# Data extract
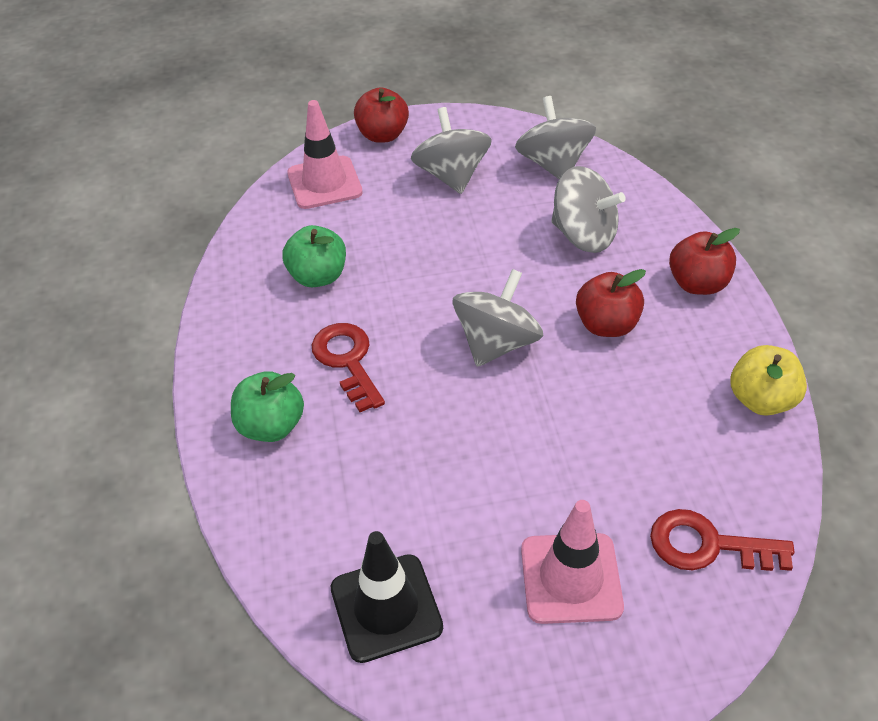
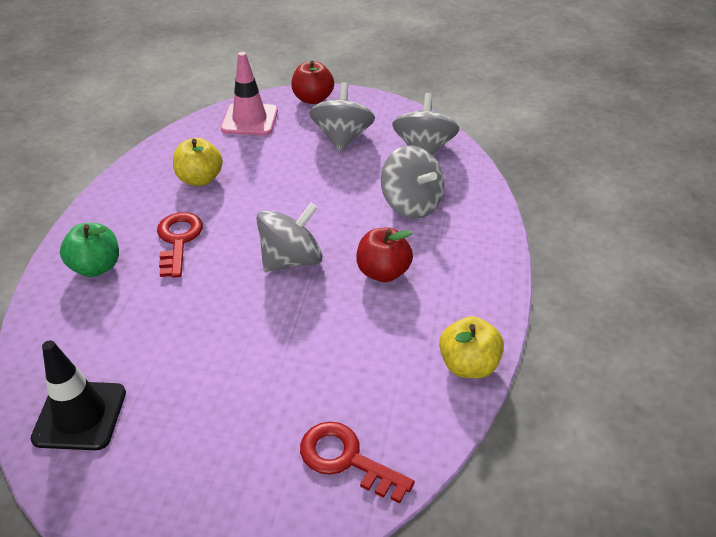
camera: 20 degrees right, 5 degrees down
(318, 276) = (200, 179): green apple -> yellow apple
(571, 578) = (224, 444): pink traffic cone -> none
(697, 284) = (477, 263): red apple -> none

# Task to complete
With the pictures set aside, write out the whole listing exactly.

# Result below
camera: 20 degrees right, 5 degrees down
(318, 276) = (200, 179): green apple -> yellow apple
(571, 578) = (224, 444): pink traffic cone -> none
(697, 284) = (477, 263): red apple -> none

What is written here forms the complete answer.